* Exercise *
An exact copy of all the entries is what is needed here.

* Input for this task *
<<<<

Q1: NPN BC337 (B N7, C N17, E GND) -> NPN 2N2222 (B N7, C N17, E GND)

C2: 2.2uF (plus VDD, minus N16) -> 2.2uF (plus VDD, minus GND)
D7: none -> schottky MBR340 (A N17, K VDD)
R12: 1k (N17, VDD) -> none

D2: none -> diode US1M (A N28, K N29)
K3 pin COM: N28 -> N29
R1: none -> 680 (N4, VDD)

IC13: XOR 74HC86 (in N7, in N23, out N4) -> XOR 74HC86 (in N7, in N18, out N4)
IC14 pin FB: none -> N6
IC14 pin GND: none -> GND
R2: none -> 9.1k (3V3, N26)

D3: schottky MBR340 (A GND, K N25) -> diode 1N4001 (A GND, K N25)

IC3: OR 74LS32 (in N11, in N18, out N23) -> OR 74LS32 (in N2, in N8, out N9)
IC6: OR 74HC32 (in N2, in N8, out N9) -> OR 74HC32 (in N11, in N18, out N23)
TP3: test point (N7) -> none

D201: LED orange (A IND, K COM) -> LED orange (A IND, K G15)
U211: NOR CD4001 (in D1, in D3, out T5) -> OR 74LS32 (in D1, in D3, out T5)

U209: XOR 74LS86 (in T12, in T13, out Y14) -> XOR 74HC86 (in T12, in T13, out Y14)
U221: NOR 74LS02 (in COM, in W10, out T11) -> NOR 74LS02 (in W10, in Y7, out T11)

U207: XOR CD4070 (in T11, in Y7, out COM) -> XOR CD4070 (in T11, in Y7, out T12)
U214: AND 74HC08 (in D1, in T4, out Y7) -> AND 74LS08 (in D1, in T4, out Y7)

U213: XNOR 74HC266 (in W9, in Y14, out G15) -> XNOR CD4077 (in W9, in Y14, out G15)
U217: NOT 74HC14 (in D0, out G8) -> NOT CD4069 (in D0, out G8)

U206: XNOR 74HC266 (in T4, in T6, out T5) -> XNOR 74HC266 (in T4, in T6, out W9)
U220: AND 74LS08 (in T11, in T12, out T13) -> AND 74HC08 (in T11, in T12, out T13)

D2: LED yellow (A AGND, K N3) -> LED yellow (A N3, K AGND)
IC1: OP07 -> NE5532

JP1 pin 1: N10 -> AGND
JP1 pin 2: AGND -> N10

>>>>

* Written reply *
Q1: NPN BC337 (B N7, C N17, E GND) -> NPN 2N2222 (B N7, C N17, E GND)

C2: 2.2uF (plus VDD, minus N16) -> 2.2uF (plus VDD, minus GND)
D7: none -> schottky MBR340 (A N17, K VDD)
R12: 1k (N17, VDD) -> none

D2: none -> diode US1M (A N28, K N29)
K3 pin COM: N28 -> N29
R1: none -> 680 (N4, VDD)

IC13: XOR 74HC86 (in N7, in N23, out N4) -> XOR 74HC86 (in N7, in N18, out N4)
IC14 pin FB: none -> N6
IC14 pin GND: none -> GND
R2: none -> 9.1k (3V3, N26)

D3: schottky MBR340 (A GND, K N25) -> diode 1N4001 (A GND, K N25)

IC3: OR 74LS32 (in N11, in N18, out N23) -> OR 74LS32 (in N2, in N8, out N9)
IC6: OR 74HC32 (in N2, in N8, out N9) -> OR 74HC32 (in N11, in N18, out N23)
TP3: test point (N7) -> none

D201: LED orange (A IND, K COM) -> LED orange (A IND, K G15)
U211: NOR CD4001 (in D1, in D3, out T5) -> OR 74LS32 (in D1, in D3, out T5)

U209: XOR 74LS86 (in T12, in T13, out Y14) -> XOR 74HC86 (in T12, in T13, out Y14)
U221: NOR 74LS02 (in COM, in W10, out T11) -> NOR 74LS02 (in W10, in Y7, out T11)

U207: XOR CD4070 (in T11, in Y7, out COM) -> XOR CD4070 (in T11, in Y7, out T12)
U214: AND 74HC08 (in D1, in T4, out Y7) -> AND 74LS08 (in D1, in T4, out Y7)

U213: XNOR 74HC266 (in W9, in Y14, out G15) -> XNOR CD4077 (in W9, in Y14, out G15)
U217: NOT 74HC14 (in D0, out G8) -> NOT CD4069 (in D0, out G8)

U206: XNOR 74HC266 (in T4, in T6, out T5) -> XNOR 74HC266 (in T4, in T6, out W9)
U220: AND 74LS08 (in T11, in T12, out T13) -> AND 74HC08 (in T11, in T12, out T13)

D2: LED yellow (A AGND, K N3) -> LED yellow (A N3, K AGND)
IC1: OP07 -> NE5532

JP1 pin 1: N10 -> AGND
JP1 pin 2: AGND -> N10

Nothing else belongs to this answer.